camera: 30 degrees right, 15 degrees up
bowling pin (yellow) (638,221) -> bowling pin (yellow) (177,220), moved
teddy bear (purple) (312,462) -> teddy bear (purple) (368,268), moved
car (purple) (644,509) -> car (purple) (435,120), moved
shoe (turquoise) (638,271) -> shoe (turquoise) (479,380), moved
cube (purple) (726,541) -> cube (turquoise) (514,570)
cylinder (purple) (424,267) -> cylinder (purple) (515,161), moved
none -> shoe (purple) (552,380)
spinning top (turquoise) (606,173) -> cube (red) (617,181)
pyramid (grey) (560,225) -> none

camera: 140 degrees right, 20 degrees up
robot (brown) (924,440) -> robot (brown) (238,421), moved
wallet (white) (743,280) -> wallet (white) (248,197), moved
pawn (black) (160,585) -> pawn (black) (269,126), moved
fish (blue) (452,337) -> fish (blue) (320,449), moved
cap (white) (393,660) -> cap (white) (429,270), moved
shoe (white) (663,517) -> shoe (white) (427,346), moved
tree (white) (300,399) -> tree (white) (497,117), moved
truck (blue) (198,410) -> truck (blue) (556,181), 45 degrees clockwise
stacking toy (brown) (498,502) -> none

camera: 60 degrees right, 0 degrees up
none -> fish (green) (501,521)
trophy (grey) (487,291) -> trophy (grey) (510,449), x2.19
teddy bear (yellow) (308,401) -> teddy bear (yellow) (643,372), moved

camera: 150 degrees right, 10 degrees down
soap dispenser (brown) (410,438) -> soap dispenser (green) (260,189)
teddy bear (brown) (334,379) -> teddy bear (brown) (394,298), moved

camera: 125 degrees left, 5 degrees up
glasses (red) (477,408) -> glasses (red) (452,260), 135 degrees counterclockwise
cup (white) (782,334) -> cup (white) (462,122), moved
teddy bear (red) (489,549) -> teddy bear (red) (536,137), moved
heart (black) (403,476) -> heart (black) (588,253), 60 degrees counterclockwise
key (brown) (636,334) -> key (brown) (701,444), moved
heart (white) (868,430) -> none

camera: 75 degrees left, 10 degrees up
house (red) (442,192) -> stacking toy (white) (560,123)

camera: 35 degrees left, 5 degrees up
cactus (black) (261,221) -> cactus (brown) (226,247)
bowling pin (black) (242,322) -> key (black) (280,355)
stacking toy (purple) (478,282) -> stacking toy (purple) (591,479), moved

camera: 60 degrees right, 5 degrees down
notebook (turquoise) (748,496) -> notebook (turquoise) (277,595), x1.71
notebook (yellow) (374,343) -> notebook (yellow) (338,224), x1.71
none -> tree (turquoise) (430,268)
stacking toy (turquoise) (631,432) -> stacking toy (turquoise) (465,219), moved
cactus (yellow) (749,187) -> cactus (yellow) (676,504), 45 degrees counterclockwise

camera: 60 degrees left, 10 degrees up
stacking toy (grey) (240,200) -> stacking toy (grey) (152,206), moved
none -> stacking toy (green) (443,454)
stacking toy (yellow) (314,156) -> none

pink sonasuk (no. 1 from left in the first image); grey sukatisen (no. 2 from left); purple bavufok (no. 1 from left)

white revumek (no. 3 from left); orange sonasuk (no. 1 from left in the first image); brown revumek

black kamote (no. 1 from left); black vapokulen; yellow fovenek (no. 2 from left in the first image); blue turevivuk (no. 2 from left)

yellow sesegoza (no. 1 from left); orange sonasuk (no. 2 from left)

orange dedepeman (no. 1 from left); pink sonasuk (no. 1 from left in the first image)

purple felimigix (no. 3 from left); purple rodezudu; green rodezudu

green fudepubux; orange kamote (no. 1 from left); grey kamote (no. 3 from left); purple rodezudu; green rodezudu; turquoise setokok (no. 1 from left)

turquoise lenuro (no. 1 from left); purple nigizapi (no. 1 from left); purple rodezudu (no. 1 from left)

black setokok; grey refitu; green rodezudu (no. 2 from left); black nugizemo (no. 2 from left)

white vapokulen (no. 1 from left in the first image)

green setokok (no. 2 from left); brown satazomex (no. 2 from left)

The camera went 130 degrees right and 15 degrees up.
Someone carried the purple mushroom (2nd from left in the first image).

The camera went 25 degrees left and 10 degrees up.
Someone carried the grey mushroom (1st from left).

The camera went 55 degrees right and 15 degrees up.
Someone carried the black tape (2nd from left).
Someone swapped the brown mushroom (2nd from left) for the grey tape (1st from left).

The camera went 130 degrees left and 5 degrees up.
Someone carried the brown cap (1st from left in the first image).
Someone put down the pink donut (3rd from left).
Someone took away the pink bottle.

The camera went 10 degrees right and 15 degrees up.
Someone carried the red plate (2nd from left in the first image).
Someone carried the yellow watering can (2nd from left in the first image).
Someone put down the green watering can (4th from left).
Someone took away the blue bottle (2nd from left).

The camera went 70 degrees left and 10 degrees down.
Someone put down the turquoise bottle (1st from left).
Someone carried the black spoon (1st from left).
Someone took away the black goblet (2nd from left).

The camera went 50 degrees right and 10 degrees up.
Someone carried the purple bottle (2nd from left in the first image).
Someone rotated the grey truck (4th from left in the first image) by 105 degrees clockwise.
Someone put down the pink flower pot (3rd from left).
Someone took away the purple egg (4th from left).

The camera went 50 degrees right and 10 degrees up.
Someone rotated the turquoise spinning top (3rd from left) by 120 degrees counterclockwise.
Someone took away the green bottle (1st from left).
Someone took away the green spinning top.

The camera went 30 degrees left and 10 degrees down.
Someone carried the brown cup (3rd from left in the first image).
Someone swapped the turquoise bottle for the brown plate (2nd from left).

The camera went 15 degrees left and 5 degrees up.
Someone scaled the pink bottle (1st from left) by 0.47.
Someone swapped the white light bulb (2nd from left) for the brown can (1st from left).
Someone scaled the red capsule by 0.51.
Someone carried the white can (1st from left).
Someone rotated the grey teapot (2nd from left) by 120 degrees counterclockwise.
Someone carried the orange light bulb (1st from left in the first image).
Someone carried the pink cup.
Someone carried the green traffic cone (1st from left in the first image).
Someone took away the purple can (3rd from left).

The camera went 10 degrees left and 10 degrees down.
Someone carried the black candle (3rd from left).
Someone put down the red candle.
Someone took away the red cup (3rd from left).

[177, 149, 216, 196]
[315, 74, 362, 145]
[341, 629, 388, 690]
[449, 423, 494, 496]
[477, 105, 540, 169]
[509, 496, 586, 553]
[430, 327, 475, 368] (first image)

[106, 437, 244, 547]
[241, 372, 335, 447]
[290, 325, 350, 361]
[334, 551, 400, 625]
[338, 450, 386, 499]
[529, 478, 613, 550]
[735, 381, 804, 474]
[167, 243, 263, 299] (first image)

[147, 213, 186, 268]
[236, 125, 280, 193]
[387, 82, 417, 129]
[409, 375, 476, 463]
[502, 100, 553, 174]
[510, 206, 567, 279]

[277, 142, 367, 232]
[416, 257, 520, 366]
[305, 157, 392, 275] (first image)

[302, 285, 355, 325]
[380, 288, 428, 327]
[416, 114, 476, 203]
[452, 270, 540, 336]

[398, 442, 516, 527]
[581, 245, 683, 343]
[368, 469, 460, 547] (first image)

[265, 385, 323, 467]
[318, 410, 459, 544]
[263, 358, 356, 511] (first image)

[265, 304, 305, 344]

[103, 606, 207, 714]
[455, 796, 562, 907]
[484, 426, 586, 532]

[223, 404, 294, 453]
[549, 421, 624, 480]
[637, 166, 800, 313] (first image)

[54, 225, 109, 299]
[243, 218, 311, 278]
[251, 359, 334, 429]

__________________________________________________

(WHAT IS NEEDED):
There is a run of lines above from the one with "black kamote (no." to the one with "purple felimigix (no."; print exactly that run, both ends included, and nothing else.

(WRITTEN SOLUTION):
black kamote (no. 1 from left); black vapokulen; yellow fovenek (no. 2 from left in the first image); blue turevivuk (no. 2 from left)

yellow sesegoza (no. 1 from left); orange sonasuk (no. 2 from left)

orange dedepeman (no. 1 from left); pink sonasuk (no. 1 from left in the first image)

purple felimigix (no. 3 from left); purple rodezudu; green rodezudu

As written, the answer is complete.